[Records supplied]

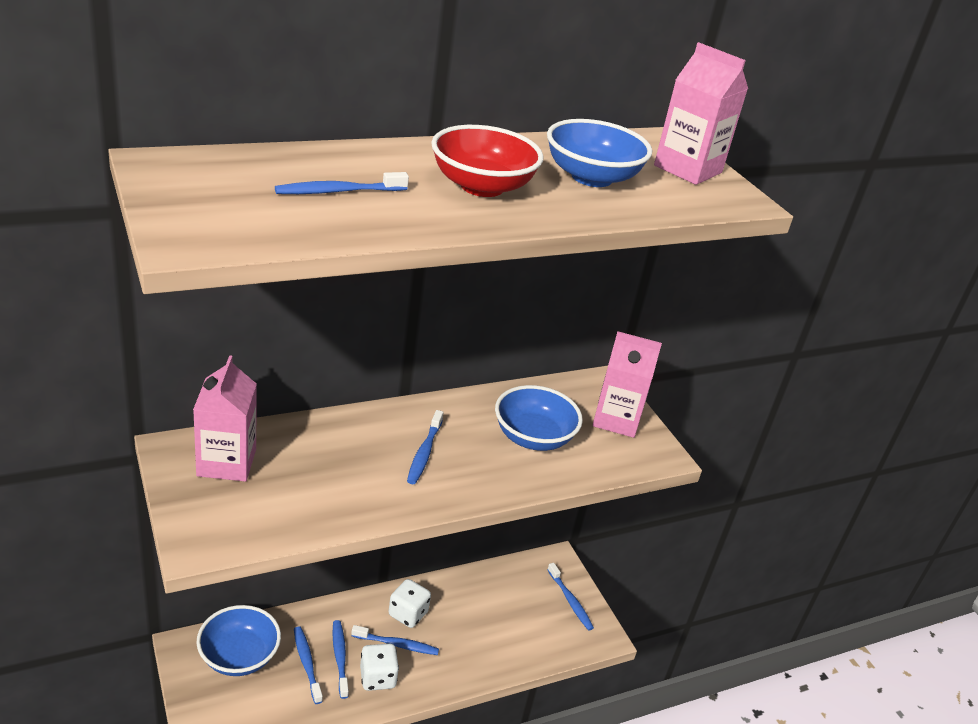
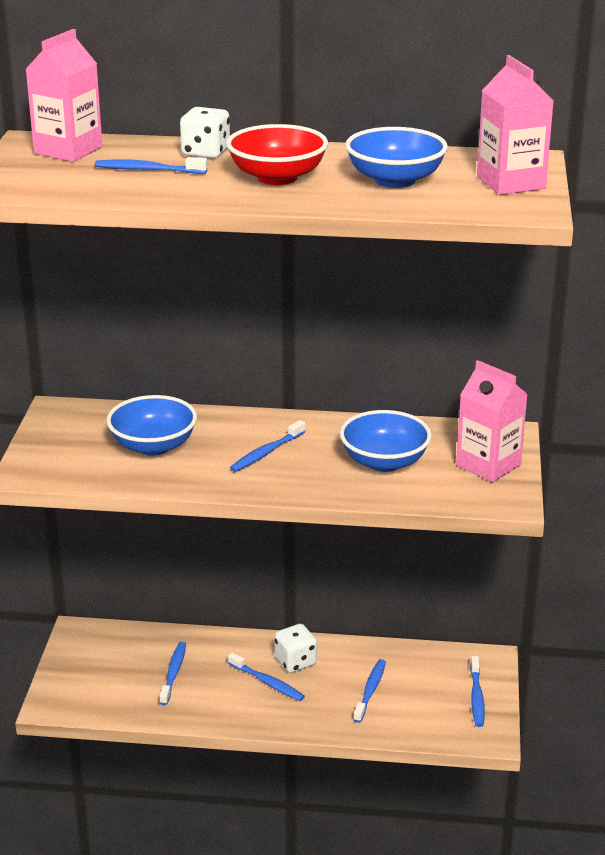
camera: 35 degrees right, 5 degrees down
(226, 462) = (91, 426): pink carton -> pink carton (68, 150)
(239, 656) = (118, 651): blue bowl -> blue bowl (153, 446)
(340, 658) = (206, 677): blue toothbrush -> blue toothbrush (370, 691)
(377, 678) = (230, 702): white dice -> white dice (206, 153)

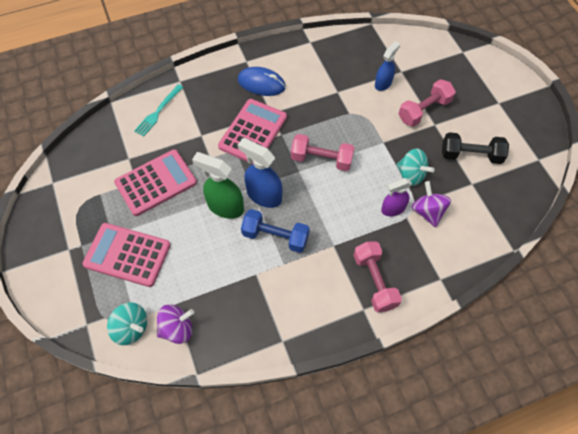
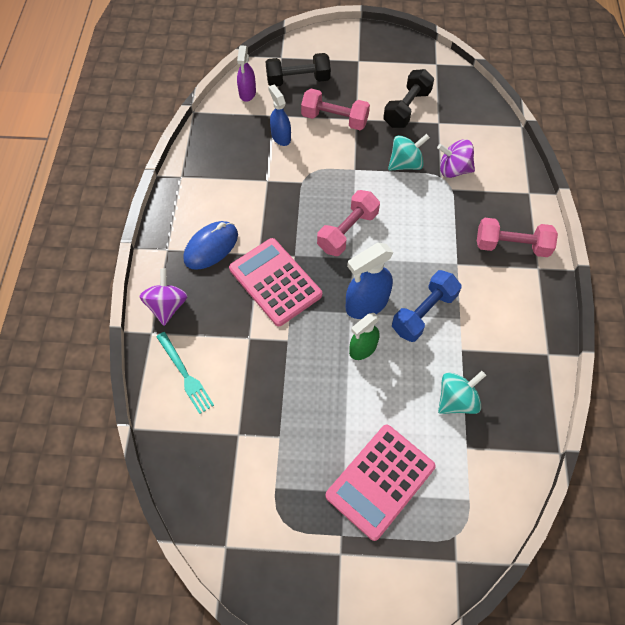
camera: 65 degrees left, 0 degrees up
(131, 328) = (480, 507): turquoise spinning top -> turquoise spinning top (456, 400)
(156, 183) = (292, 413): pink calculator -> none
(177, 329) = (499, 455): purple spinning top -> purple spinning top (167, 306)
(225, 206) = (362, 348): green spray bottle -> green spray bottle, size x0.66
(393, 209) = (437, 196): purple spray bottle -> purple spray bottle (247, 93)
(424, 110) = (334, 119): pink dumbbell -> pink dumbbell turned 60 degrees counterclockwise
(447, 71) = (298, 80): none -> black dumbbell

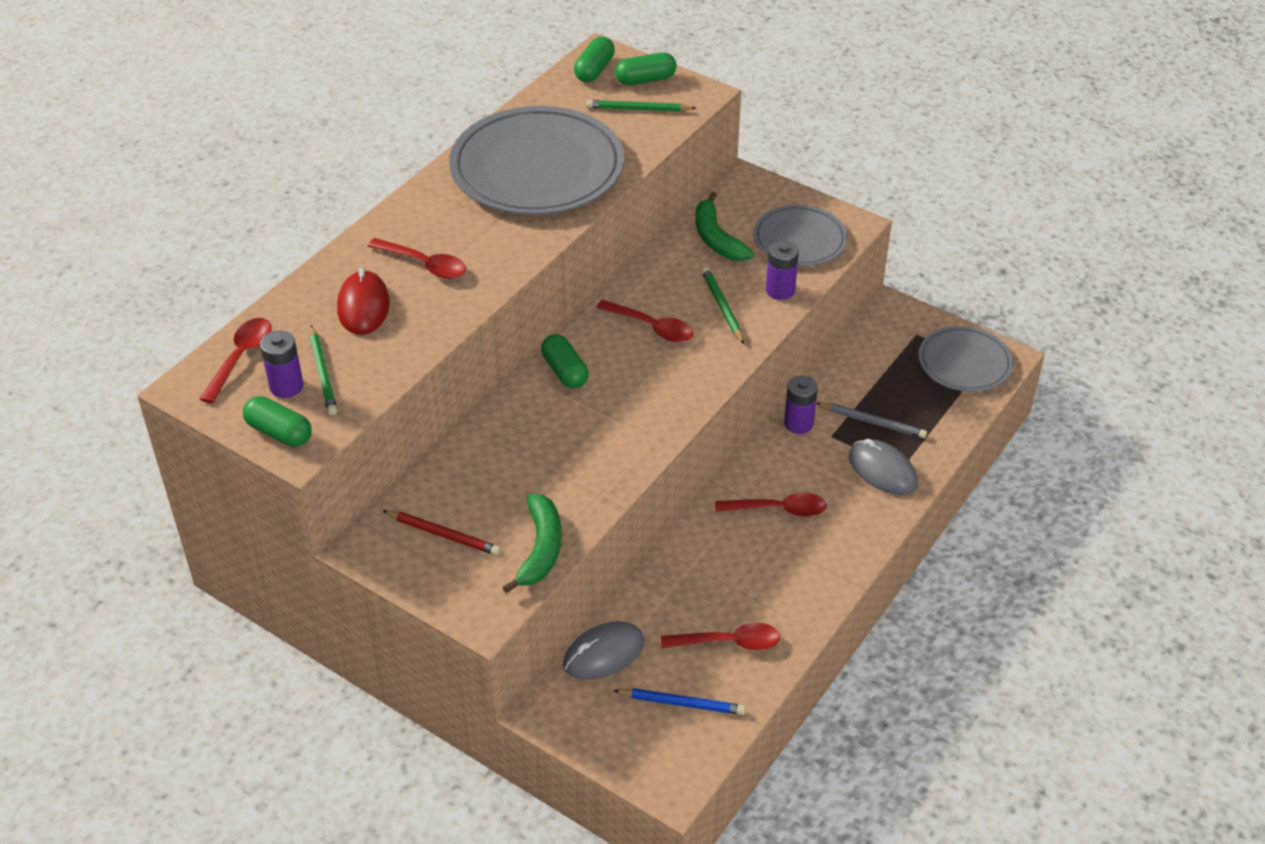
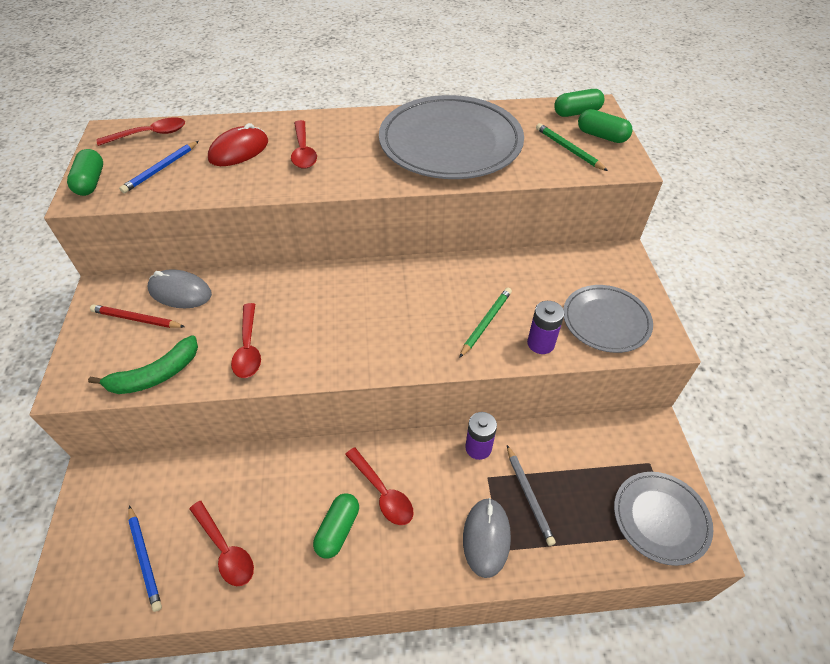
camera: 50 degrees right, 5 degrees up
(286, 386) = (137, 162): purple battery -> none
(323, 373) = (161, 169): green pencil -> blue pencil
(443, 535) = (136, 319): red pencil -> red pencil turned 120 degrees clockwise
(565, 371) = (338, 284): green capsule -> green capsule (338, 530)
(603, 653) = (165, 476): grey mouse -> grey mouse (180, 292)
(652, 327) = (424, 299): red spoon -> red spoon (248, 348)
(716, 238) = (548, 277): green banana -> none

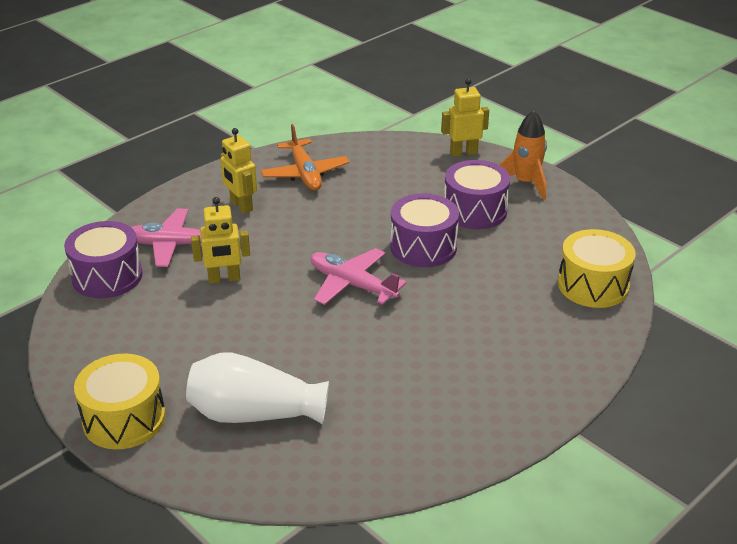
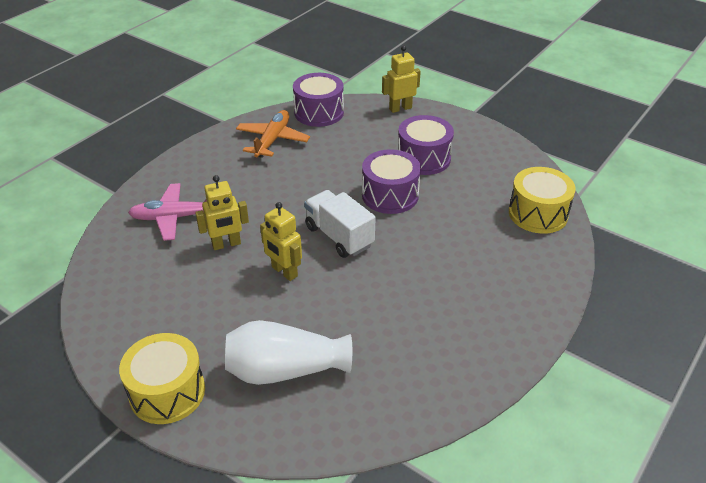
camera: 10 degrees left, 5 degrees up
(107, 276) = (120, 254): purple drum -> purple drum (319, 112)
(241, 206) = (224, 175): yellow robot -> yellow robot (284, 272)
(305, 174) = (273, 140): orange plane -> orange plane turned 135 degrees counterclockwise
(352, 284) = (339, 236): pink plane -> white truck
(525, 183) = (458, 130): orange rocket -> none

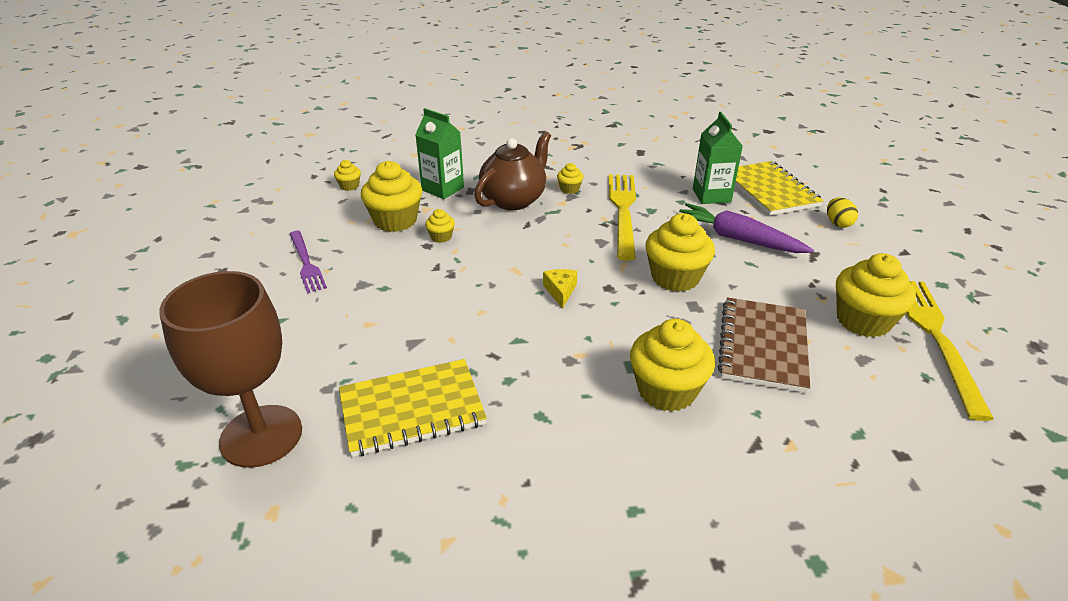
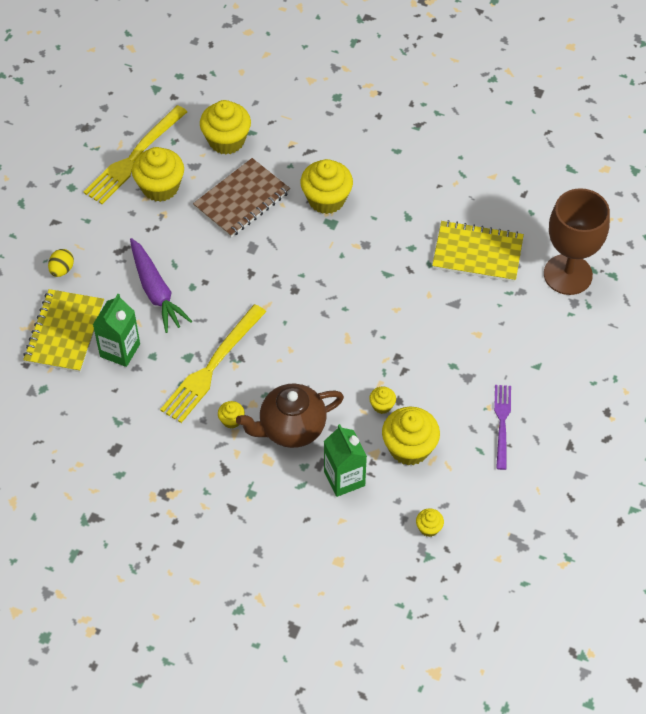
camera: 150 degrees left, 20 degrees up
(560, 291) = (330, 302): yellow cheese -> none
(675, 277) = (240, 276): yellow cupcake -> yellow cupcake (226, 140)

[/Records supplied]

Aim of the task
Take every line above that includes "degrees" and list it.

The answer
camera: 35 degrees right, 5 degrees down
camera: 65 degrees left, 0 degrees up
(424, 110) = (334, 119): pink dumbbell -> pink dumbbell turned 60 degrees counterclockwise
camera: 50 degrees right, 5 degrees up
(443, 535) = (136, 319): red pencil -> red pencil turned 120 degrees clockwise
camera: 10 degrees left, 5 degrees up
(305, 174) = (273, 140): orange plane -> orange plane turned 135 degrees counterclockwise
camera: 150 degrees left, 20 degrees up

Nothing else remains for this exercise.